**AVAILABLE DATA**
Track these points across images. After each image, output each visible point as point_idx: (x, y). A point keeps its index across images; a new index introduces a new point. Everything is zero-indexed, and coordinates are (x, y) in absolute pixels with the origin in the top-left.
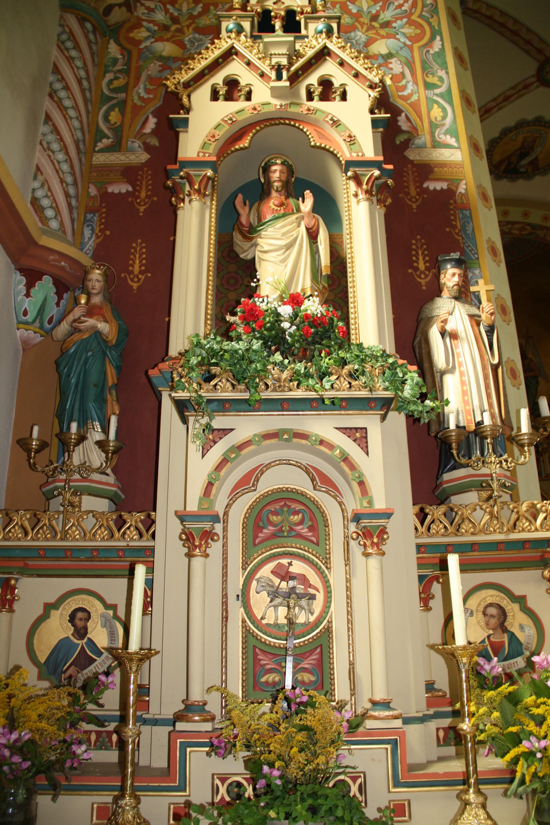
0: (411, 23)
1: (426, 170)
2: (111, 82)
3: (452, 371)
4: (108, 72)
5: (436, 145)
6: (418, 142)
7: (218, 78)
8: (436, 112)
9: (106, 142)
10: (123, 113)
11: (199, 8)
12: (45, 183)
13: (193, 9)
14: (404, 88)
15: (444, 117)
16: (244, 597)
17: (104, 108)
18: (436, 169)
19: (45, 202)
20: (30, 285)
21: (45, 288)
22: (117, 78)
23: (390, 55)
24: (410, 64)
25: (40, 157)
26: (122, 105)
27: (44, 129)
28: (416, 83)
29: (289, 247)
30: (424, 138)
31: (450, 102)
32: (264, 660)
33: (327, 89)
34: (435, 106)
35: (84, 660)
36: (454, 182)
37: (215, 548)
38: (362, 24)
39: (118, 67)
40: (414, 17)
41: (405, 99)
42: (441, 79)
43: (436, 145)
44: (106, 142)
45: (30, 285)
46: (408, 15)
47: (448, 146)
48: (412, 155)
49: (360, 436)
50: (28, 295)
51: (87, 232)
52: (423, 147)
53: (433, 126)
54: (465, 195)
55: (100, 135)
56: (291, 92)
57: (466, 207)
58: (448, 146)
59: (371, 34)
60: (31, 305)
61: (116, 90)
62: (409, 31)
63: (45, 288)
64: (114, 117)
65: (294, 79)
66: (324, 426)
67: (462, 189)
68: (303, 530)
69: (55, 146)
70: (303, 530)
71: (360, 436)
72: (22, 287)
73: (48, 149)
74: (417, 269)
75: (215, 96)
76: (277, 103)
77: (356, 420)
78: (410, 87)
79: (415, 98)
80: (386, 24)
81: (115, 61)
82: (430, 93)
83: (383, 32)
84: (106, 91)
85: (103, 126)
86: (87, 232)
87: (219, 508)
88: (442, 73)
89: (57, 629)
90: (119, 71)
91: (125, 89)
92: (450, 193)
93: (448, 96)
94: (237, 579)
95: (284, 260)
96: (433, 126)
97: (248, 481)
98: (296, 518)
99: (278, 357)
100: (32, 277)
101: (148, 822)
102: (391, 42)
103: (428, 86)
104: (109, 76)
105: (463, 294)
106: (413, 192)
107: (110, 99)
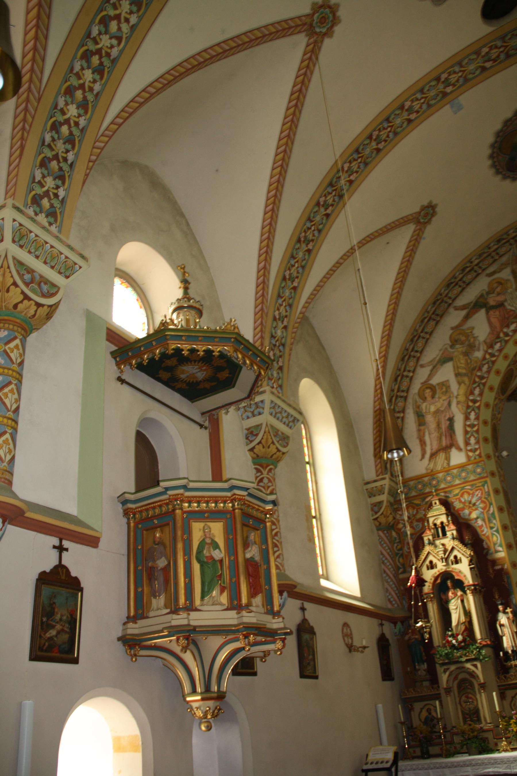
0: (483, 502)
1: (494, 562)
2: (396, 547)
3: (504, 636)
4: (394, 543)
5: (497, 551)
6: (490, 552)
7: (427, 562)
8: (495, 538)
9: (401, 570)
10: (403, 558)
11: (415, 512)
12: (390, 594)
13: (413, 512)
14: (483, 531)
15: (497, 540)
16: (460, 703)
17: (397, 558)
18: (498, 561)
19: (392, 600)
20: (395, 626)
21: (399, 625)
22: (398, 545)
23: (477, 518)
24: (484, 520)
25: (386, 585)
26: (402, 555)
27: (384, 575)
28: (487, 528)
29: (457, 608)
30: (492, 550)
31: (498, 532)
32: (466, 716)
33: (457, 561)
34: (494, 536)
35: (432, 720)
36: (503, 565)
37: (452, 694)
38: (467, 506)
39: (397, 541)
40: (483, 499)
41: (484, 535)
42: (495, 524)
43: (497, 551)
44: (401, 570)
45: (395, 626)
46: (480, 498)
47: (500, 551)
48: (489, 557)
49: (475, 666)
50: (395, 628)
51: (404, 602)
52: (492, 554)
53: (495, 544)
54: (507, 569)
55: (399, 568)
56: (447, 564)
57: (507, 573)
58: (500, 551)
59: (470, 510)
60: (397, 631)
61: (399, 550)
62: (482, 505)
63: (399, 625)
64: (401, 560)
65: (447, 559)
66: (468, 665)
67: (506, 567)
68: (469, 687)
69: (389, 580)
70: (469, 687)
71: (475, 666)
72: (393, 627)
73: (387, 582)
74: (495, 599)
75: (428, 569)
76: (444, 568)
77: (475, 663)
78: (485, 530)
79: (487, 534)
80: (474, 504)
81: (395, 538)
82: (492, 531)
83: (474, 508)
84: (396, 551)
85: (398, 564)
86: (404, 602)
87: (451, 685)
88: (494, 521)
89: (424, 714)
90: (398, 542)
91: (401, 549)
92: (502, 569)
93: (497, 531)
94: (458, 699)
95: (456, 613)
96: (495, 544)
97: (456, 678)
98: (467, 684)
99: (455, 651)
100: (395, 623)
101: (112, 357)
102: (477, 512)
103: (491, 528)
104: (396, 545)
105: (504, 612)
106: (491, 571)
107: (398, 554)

**GIVEN REQUEST**
Print all of the items above verbatim, omitting the pictures.

**FINAL ANSWER**
Track these points across images. After each image, output each visible point as point_idx: (x, y). A point keeps its index across images; a new index introduces a new point. Everything is zero-indexed, and coordinates are (x, y) in absolute pixels with the origin in the top-left.
0: (411, 23)
1: (426, 170)
2: (111, 82)
3: (452, 371)
4: (108, 72)
5: (436, 145)
6: (418, 142)
7: (218, 78)
8: (436, 112)
9: (106, 142)
10: (123, 113)
11: (199, 8)
12: (45, 183)
13: (193, 9)
14: (404, 88)
15: (444, 117)
16: (244, 597)
17: (104, 108)
18: (436, 169)
19: (45, 202)
20: (30, 285)
21: (45, 288)
22: (117, 78)
23: (390, 55)
24: (410, 64)
25: (40, 157)
26: (122, 105)
27: (44, 129)
28: (416, 83)
29: (289, 247)
30: (424, 138)
31: (450, 102)
32: (264, 660)
33: (327, 89)
34: (435, 106)
35: (84, 660)
36: (454, 182)
37: (215, 548)
38: (362, 24)
39: (118, 67)
40: (414, 17)
41: (405, 99)
42: (441, 79)
43: (436, 145)
44: (106, 142)
45: (30, 285)
46: (408, 15)
47: (448, 146)
48: (412, 155)
49: (360, 436)
50: (28, 295)
51: (87, 232)
52: (423, 147)
53: (433, 126)
54: (465, 195)
55: (100, 135)
56: (291, 92)
57: (466, 207)
58: (448, 146)
59: (371, 34)
60: (31, 305)
61: (116, 90)
62: (409, 31)
63: (45, 288)
64: (114, 117)
65: (294, 79)
66: (324, 426)
67: (462, 189)
68: (303, 530)
69: (55, 146)
70: (303, 530)
71: (360, 436)
72: (22, 287)
73: (48, 149)
74: (417, 269)
75: (215, 96)
76: (277, 103)
77: (356, 420)
78: (410, 87)
79: (415, 98)
80: (386, 24)
81: (115, 61)
82: (430, 93)
83: (383, 32)
84: (106, 91)
85: (103, 126)
86: (87, 232)
87: (219, 508)
88: (442, 73)
89: (57, 629)
90: (119, 71)
91: (125, 89)
92: (450, 193)
93: (448, 96)
94: (237, 579)
95: (284, 260)
96: (433, 126)
97: (248, 481)
98: (296, 518)
99: (278, 357)
100: (32, 277)
101: (148, 822)
102: (391, 42)
103: (428, 86)
104: (109, 76)
105: (463, 294)
106: (413, 192)
107: (110, 99)
0: (483, 502)
1: (494, 562)
2: (396, 547)
3: (504, 636)
4: (394, 543)
5: (497, 551)
6: (490, 552)
7: (427, 562)
8: (495, 538)
9: (401, 570)
10: (403, 558)
11: (415, 512)
12: (390, 594)
13: (413, 512)
14: (483, 531)
15: (497, 540)
16: (460, 703)
17: (397, 558)
18: (498, 561)
19: (392, 600)
20: (395, 626)
21: (399, 625)
22: (398, 545)
23: (477, 518)
24: (484, 520)
25: (386, 585)
26: (402, 555)
27: (384, 575)
28: (487, 528)
29: (457, 608)
30: (492, 550)
31: (498, 532)
32: (466, 716)
33: (457, 561)
34: (494, 536)
35: (432, 720)
36: (503, 565)
37: (452, 694)
38: (467, 506)
39: (397, 541)
40: (483, 499)
41: (484, 535)
42: (495, 524)
43: (497, 551)
44: (401, 570)
45: (395, 626)
46: (480, 498)
47: (500, 551)
48: (489, 557)
49: (475, 666)
50: (395, 628)
51: (404, 602)
52: (492, 554)
53: (495, 544)
54: (507, 569)
55: (399, 568)
56: (447, 564)
57: (507, 573)
58: (500, 551)
59: (470, 510)
60: (397, 631)
61: (399, 550)
62: (482, 505)
63: (399, 625)
64: (401, 560)
65: (447, 559)
66: (468, 665)
67: (506, 567)
68: (469, 687)
69: (389, 580)
70: (469, 687)
71: (475, 666)
72: (393, 627)
73: (387, 582)
74: (495, 599)
75: (428, 569)
76: (444, 568)
77: (475, 663)
78: (485, 530)
79: (487, 534)
80: (474, 504)
81: (395, 538)
82: (492, 531)
83: (474, 508)
84: (396, 551)
85: (398, 564)
86: (404, 602)
87: (451, 685)
88: (494, 521)
89: (424, 714)
90: (398, 542)
91: (401, 549)
92: (502, 569)
93: (497, 531)
94: (458, 699)
95: (456, 613)
96: (495, 544)
97: (456, 678)
98: (467, 684)
99: (455, 651)
100: (395, 623)
101: (112, 357)
102: (477, 512)
103: (491, 528)
104: (396, 545)
105: (504, 612)
106: (491, 571)
107: (398, 554)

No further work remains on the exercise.